# [WHAT THE EXERCISE ASKS]
Please give the entries below again exactly, omitting every picture.

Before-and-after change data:
= Beginning of Section =
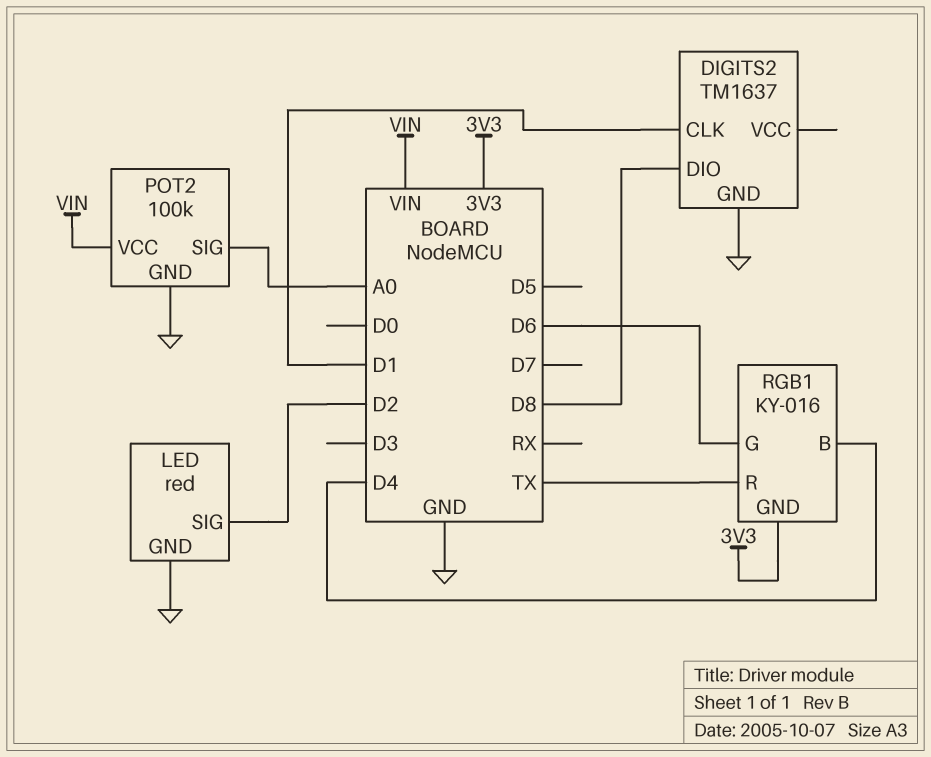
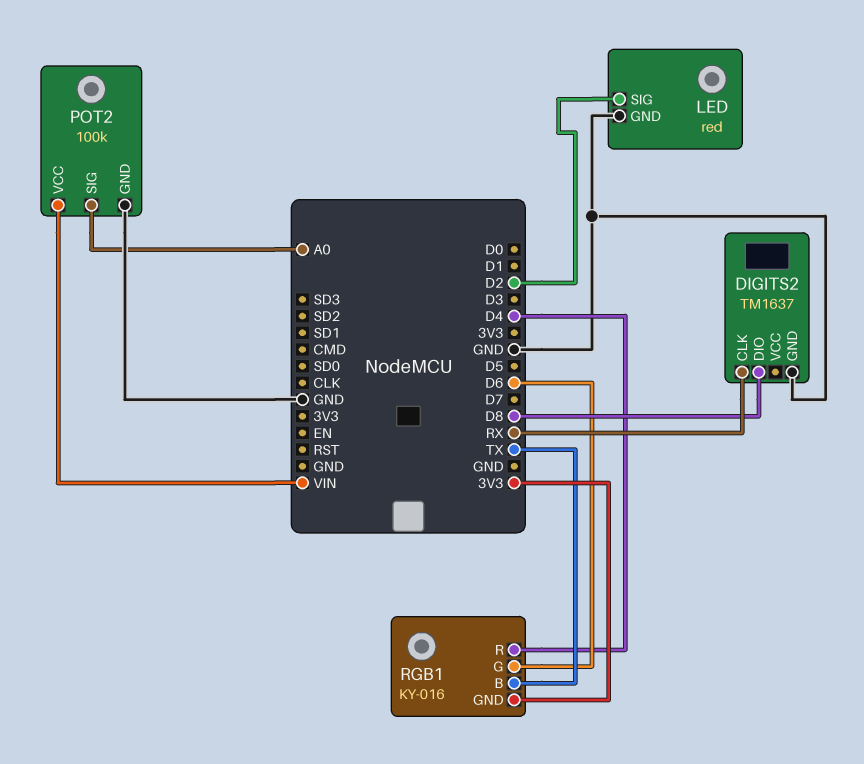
DIGITS2 pin CLK: D1 -> RX
RGB1 pin B: D4 -> TX
RGB1 pin R: TX -> D4

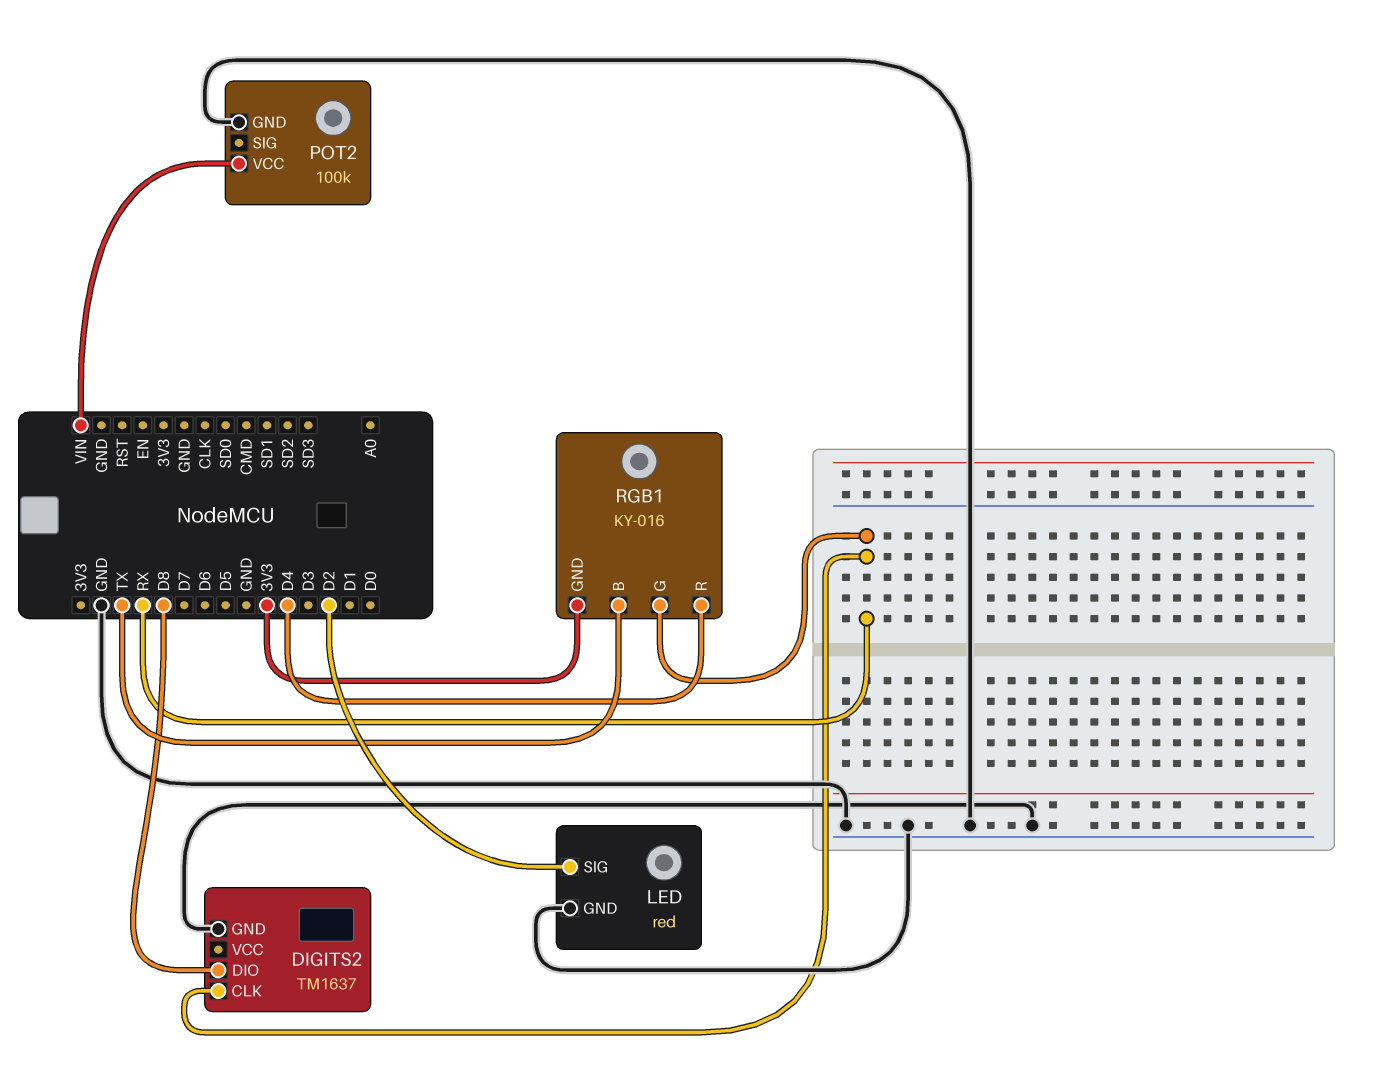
POT2 pin SIG: A0 -> none
RGB1 pin G: D6 -> RX

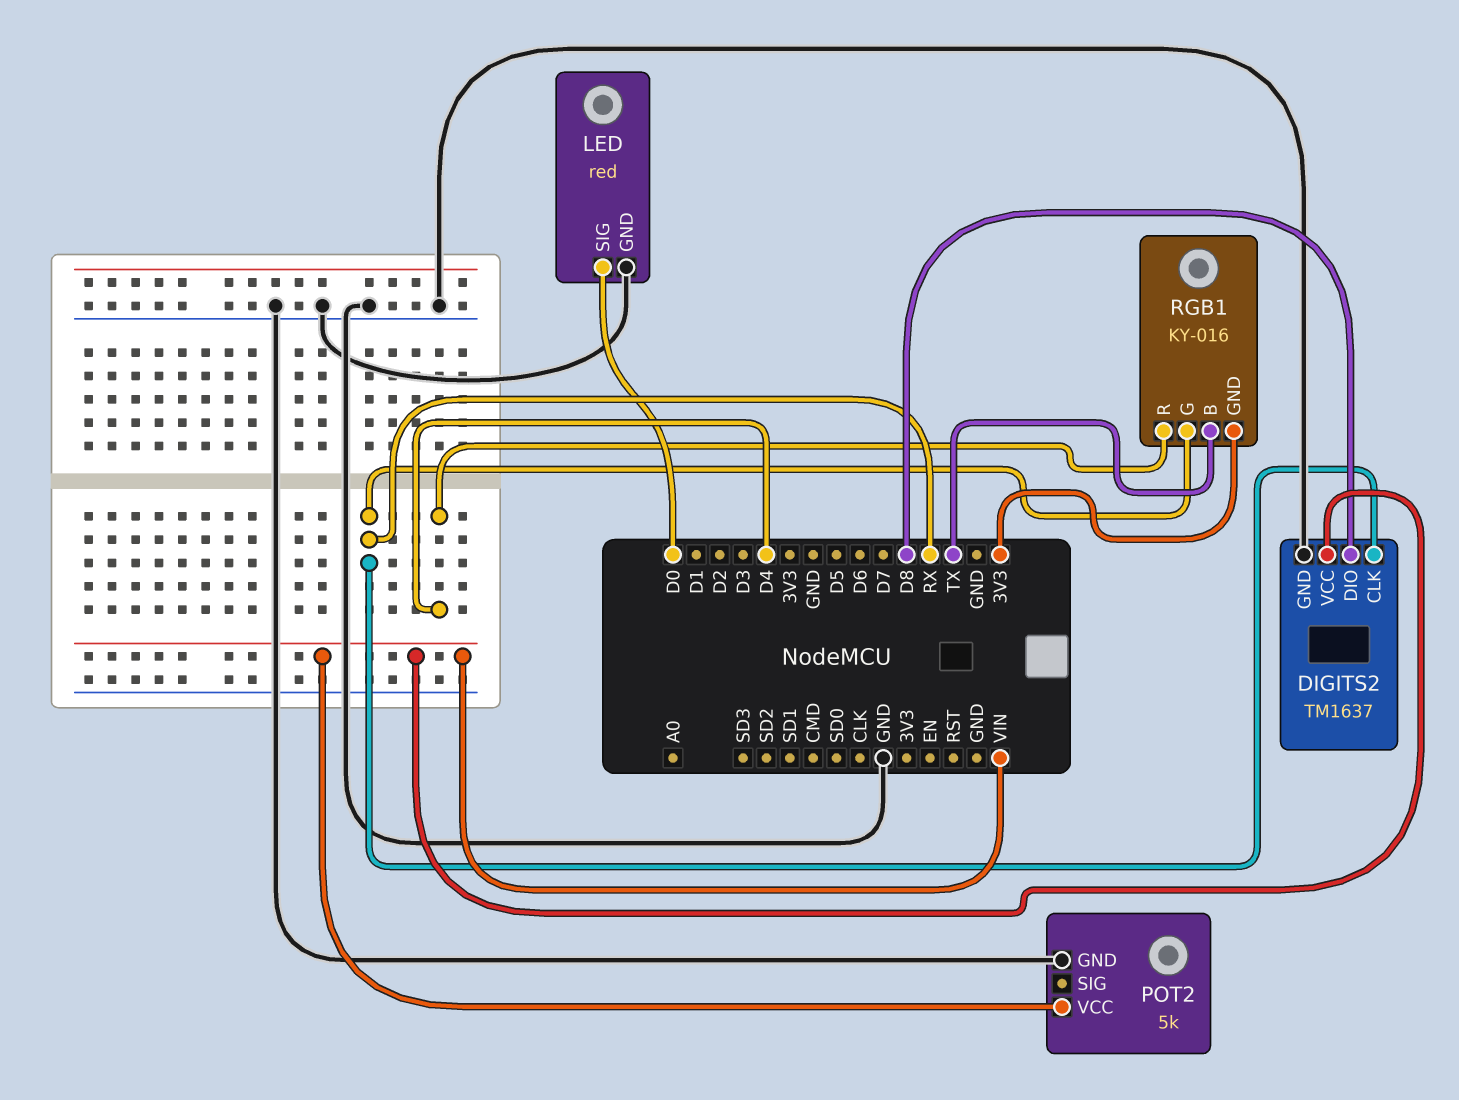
DIGITS2 pin VCC: none -> VIN
LED pin SIG: D2 -> D0
POT2: 100k -> 5k

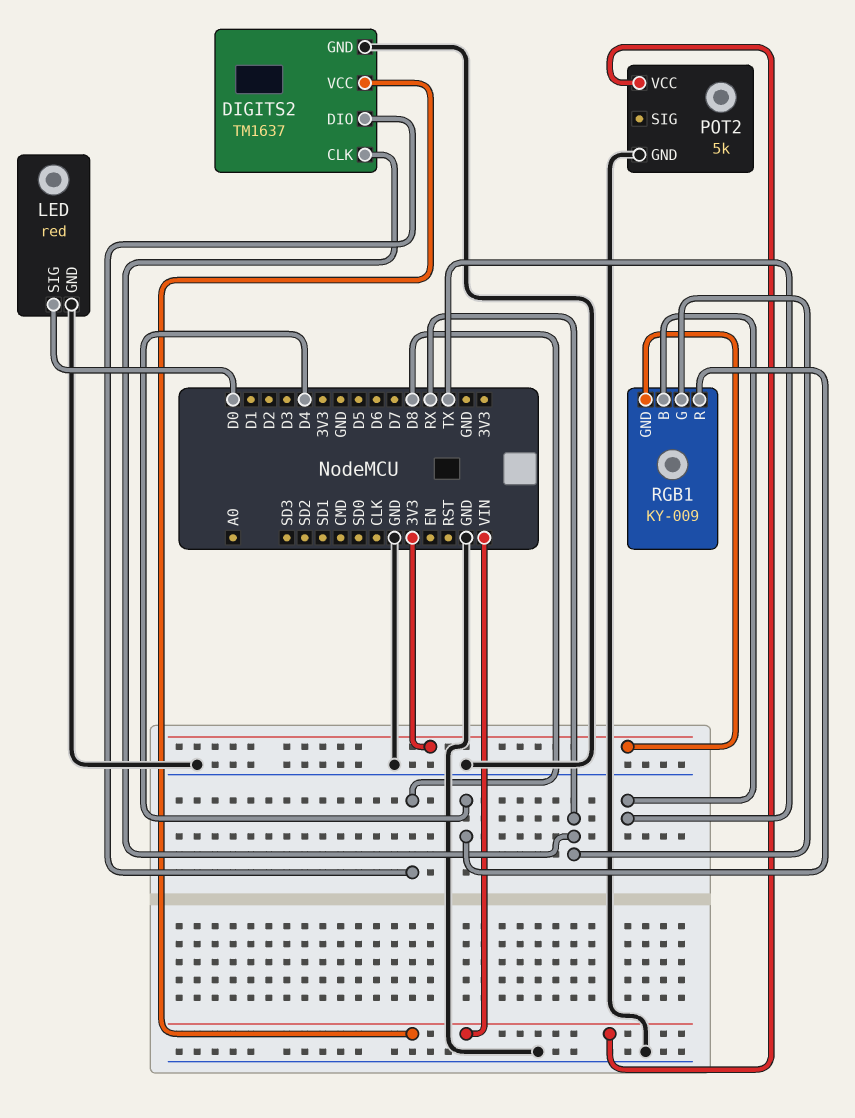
RGB1: KY-016 -> KY-009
= End of Section =
# [RESULT OF THIS EXERCISE]
DIGITS2 pin CLK: D1 -> RX
RGB1 pin B: D4 -> TX
RGB1 pin R: TX -> D4

POT2 pin SIG: A0 -> none
RGB1 pin G: D6 -> RX

DIGITS2 pin VCC: none -> VIN
LED pin SIG: D2 -> D0
POT2: 100k -> 5k

RGB1: KY-016 -> KY-009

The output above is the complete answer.